**What is required**
After finding the line with "(959, 518) = (241, 221): orange" in the data below, set down exactly each line through the one with "(391, 91) = (359, 102): white", inclusive, and stop there.
━━ Exercise material
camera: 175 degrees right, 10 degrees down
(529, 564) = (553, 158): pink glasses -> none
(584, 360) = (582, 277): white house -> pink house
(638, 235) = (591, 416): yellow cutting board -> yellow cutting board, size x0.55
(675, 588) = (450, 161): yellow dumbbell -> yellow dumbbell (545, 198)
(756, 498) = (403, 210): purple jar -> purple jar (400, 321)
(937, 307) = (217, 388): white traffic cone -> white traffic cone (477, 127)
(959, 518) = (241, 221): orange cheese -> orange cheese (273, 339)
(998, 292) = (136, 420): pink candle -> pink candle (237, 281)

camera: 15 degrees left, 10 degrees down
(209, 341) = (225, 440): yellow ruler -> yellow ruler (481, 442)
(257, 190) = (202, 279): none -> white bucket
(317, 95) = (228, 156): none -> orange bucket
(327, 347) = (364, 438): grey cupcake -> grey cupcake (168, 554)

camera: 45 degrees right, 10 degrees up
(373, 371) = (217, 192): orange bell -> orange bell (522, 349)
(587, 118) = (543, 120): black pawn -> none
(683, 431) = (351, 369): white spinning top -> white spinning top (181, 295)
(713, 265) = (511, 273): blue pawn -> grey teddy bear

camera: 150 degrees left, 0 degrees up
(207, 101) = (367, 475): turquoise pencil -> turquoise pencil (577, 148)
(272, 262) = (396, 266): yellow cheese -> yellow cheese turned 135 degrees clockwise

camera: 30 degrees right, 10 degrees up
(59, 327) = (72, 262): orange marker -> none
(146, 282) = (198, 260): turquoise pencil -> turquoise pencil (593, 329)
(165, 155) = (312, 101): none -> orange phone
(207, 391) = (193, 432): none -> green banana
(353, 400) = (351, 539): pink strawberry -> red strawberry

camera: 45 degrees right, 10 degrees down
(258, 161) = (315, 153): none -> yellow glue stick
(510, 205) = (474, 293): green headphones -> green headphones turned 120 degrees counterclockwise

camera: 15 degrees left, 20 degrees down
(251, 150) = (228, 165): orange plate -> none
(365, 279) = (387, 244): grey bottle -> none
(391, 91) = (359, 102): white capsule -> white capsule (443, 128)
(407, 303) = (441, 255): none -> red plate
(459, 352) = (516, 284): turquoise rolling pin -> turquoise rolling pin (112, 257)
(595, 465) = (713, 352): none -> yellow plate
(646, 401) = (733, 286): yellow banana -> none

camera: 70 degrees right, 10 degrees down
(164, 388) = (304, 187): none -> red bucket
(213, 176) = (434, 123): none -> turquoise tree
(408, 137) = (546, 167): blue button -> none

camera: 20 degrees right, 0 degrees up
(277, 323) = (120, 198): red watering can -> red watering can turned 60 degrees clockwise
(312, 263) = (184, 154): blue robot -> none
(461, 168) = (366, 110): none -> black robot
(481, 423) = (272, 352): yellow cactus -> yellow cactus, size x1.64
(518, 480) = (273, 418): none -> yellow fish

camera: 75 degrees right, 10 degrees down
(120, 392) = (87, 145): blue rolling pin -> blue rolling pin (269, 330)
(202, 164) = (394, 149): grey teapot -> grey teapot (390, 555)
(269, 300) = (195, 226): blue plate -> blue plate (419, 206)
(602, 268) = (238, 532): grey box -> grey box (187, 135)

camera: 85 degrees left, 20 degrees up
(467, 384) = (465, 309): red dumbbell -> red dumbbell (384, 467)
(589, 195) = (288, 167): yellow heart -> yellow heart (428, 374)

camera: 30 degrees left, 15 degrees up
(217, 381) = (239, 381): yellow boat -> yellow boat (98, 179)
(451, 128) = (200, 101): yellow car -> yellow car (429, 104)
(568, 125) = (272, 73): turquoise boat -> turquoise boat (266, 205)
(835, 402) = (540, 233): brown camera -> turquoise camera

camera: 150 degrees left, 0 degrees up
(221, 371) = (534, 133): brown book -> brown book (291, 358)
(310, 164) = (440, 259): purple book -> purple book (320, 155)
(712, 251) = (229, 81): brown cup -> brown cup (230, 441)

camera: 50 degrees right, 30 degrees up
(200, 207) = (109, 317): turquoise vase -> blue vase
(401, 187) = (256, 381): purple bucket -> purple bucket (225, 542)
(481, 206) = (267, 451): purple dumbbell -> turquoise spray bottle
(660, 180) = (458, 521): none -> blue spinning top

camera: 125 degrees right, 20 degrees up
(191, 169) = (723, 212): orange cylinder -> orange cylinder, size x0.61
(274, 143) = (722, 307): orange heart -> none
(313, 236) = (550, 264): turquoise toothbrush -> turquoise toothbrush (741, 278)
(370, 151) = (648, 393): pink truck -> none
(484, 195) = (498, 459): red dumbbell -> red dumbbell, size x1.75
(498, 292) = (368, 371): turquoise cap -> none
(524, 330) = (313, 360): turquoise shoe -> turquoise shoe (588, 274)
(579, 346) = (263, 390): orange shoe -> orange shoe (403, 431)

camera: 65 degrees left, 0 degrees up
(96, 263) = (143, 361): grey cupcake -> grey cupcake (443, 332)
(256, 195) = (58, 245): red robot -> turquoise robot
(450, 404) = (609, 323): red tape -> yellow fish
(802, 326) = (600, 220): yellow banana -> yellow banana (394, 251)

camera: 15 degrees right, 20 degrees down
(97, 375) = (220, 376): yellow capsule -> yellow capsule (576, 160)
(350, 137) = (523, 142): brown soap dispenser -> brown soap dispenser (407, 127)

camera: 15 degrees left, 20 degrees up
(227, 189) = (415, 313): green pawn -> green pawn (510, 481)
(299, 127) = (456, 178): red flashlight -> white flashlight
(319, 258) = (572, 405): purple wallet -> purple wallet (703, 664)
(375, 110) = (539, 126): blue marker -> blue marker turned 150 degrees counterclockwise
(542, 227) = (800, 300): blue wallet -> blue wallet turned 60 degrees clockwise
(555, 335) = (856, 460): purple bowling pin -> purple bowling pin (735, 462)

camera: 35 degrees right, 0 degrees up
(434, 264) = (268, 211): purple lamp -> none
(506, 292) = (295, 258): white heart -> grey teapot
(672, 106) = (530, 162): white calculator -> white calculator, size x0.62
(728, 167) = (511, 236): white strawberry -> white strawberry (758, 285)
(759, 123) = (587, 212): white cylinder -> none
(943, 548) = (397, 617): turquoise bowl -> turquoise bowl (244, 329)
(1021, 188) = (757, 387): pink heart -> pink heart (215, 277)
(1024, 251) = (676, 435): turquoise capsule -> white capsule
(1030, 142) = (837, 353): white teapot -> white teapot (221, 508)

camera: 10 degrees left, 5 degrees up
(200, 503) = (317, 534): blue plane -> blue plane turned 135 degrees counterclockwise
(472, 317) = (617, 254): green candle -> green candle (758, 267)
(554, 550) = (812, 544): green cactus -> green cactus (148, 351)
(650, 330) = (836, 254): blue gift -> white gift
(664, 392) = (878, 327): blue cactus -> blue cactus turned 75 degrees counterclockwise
━━━━
**Answer to the exercise**
(959, 518) = (241, 221): orange cheese -> orange cheese (273, 339)
(998, 292) = (136, 420): pink candle -> pink candle (237, 281)

camera: 15 degrees left, 10 degrees down
(209, 341) = (225, 440): yellow ruler -> yellow ruler (481, 442)
(257, 190) = (202, 279): none -> white bucket
(317, 95) = (228, 156): none -> orange bucket
(327, 347) = (364, 438): grey cupcake -> grey cupcake (168, 554)

camera: 45 degrees right, 10 degrees up
(373, 371) = (217, 192): orange bell -> orange bell (522, 349)
(587, 118) = (543, 120): black pawn -> none
(683, 431) = (351, 369): white spinning top -> white spinning top (181, 295)
(713, 265) = (511, 273): blue pawn -> grey teddy bear

camera: 150 degrees left, 0 degrees up
(207, 101) = (367, 475): turquoise pencil -> turquoise pencil (577, 148)
(272, 262) = (396, 266): yellow cheese -> yellow cheese turned 135 degrees clockwise

camera: 30 degrees right, 10 degrees up
(59, 327) = (72, 262): orange marker -> none
(146, 282) = (198, 260): turquoise pencil -> turquoise pencil (593, 329)
(165, 155) = (312, 101): none -> orange phone
(207, 391) = (193, 432): none -> green banana
(353, 400) = (351, 539): pink strawberry -> red strawberry

camera: 45 degrees right, 10 degrees down
(258, 161) = (315, 153): none -> yellow glue stick
(510, 205) = (474, 293): green headphones -> green headphones turned 120 degrees counterclockwise

camera: 15 degrees left, 20 degrees down
(251, 150) = (228, 165): orange plate -> none
(365, 279) = (387, 244): grey bottle -> none
(391, 91) = (359, 102): white capsule -> white capsule (443, 128)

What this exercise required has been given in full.